— TASK OBJECTIVE —
Repeat the records exactly. Leave out the pictures.

(Beginning of DATA FOR THIS EXERCISE)

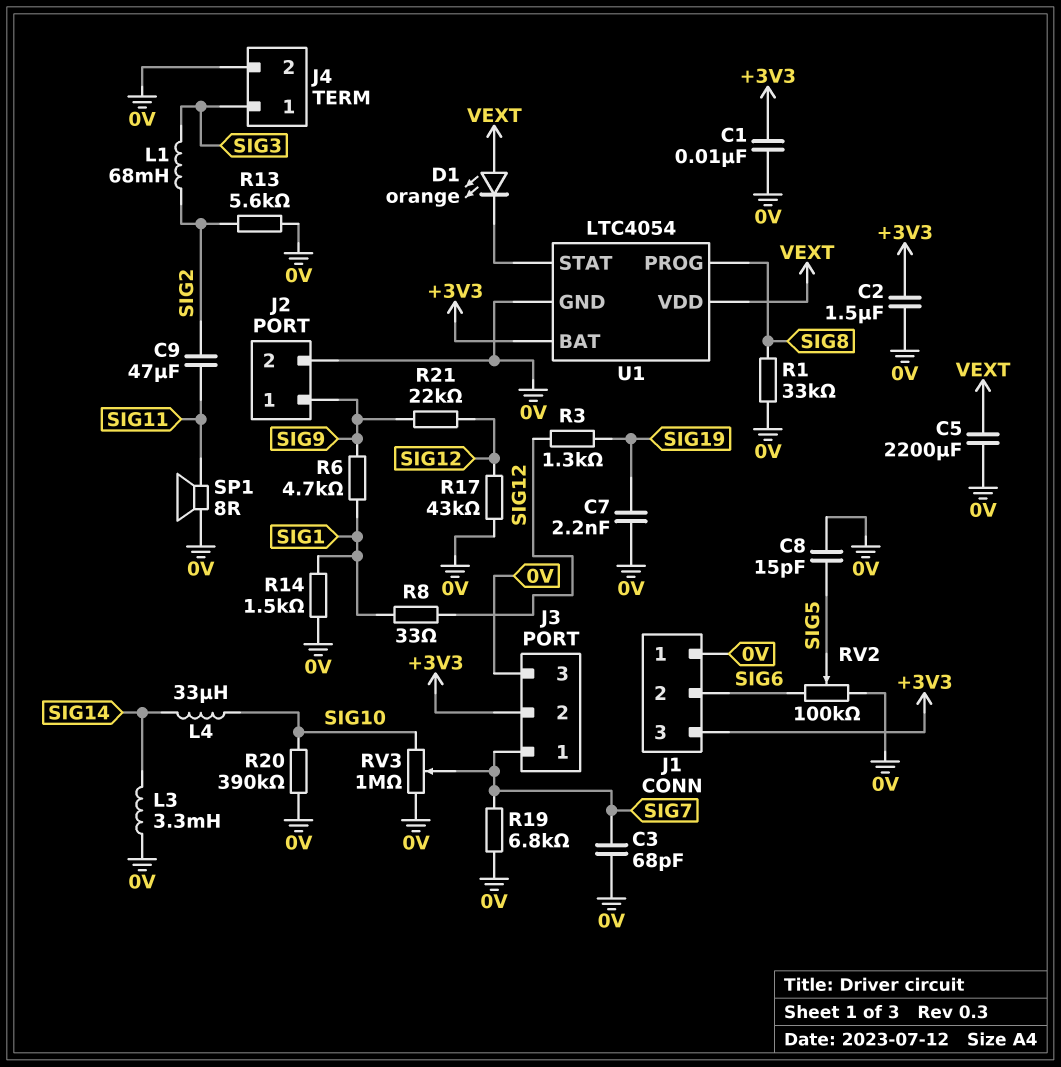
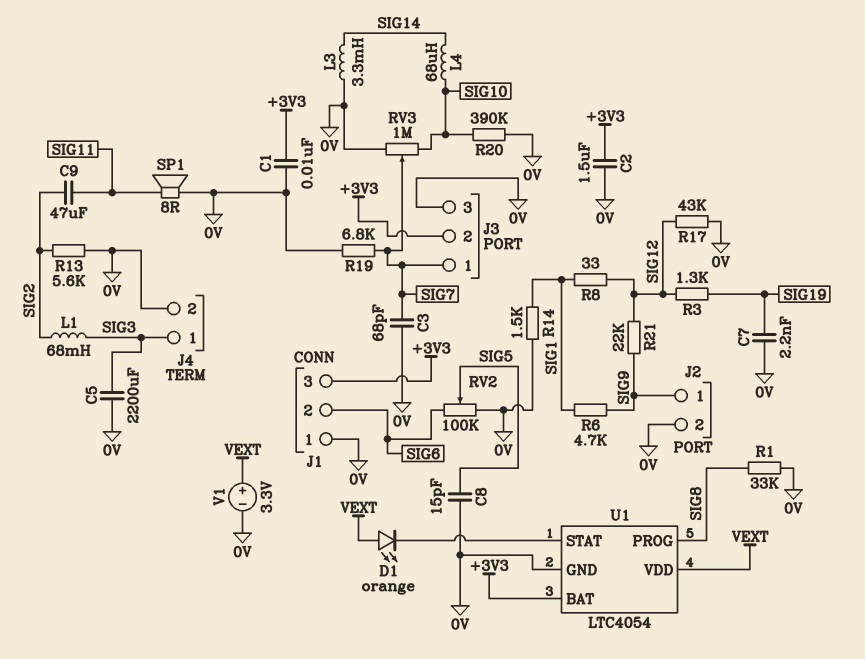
C5: 2200uF (0V, VEXT) -> 2200uF (0V, SIG3)
L4: 33uH (SIG10, SIG14) -> 68uH (SIG10, SIG14)
V1: none -> 3.3V (plus VEXT, minus 0V)

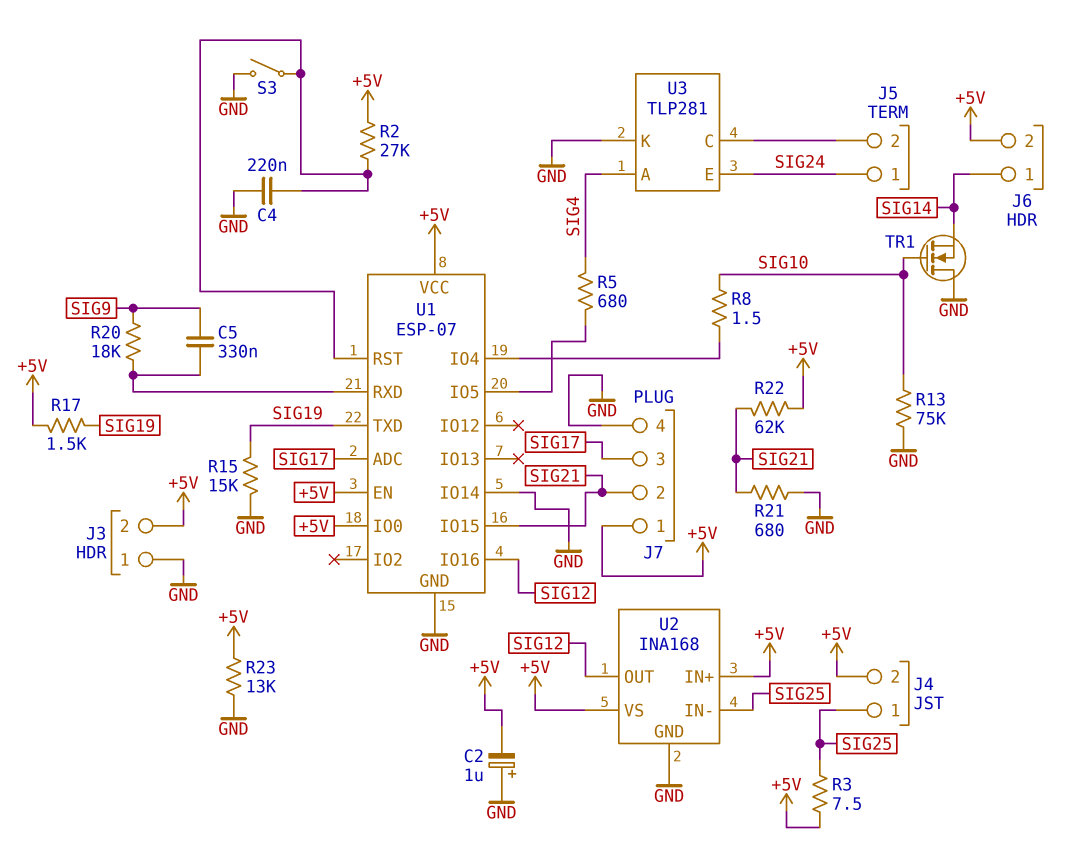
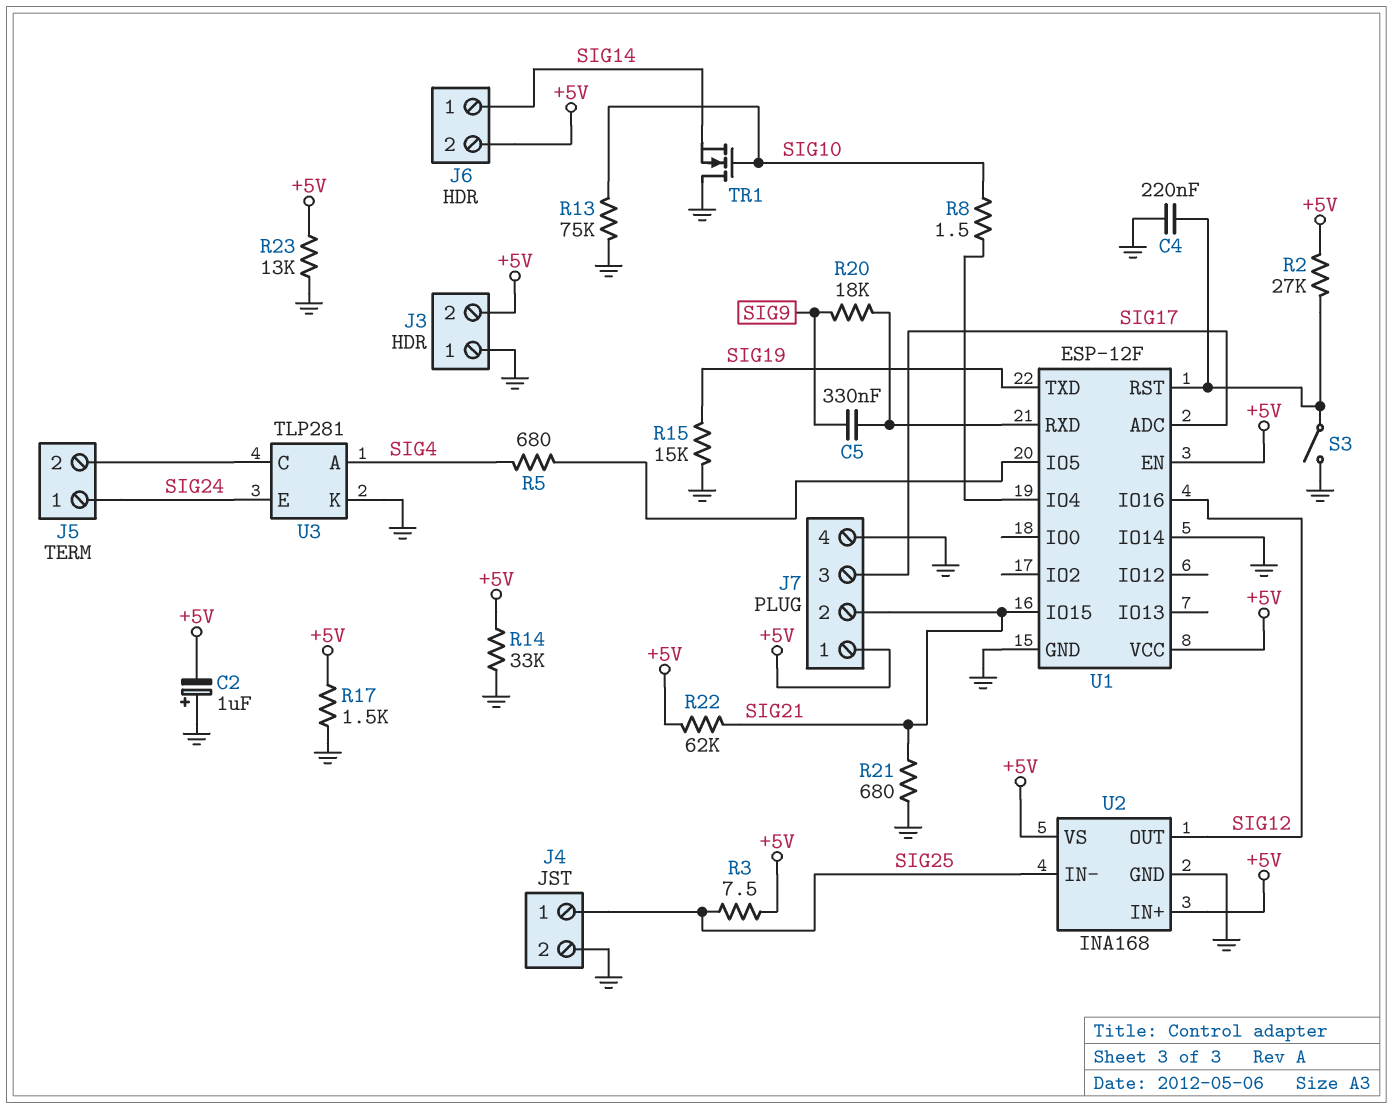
J4 pin 2: +5V -> GND
R14: none -> 33k (+5V, GND)
R17: 1.5k (+5V, SIG19) -> 1.5k (+5V, GND)
U1: ESP-07 -> ESP-12F
U1 pin IO0: +5V -> none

(End of DATA FOR THIS EXERCISE)

— EXERCISE OUTPUT —
C5: 2200uF (0V, VEXT) -> 2200uF (0V, SIG3)
L4: 33uH (SIG10, SIG14) -> 68uH (SIG10, SIG14)
V1: none -> 3.3V (plus VEXT, minus 0V)

J4 pin 2: +5V -> GND
R14: none -> 33k (+5V, GND)
R17: 1.5k (+5V, SIG19) -> 1.5k (+5V, GND)
U1: ESP-07 -> ESP-12F
U1 pin IO0: +5V -> none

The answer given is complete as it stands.